● Records shown:
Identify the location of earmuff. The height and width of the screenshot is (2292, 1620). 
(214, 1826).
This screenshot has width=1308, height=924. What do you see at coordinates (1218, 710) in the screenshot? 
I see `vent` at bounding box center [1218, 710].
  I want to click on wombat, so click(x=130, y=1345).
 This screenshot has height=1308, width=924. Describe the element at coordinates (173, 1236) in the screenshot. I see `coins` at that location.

● What is asked:
Copy out every line of the material above word for word, without changing anything.

● Exercise answer:
Identify the location of earmuff. The height and width of the screenshot is (2292, 1620). 
(214, 1826).
This screenshot has width=1308, height=924. What do you see at coordinates (1218, 710) in the screenshot? 
I see `vent` at bounding box center [1218, 710].
  I want to click on wombat, so click(x=130, y=1345).
 This screenshot has height=1308, width=924. Describe the element at coordinates (173, 1236) in the screenshot. I see `coins` at that location.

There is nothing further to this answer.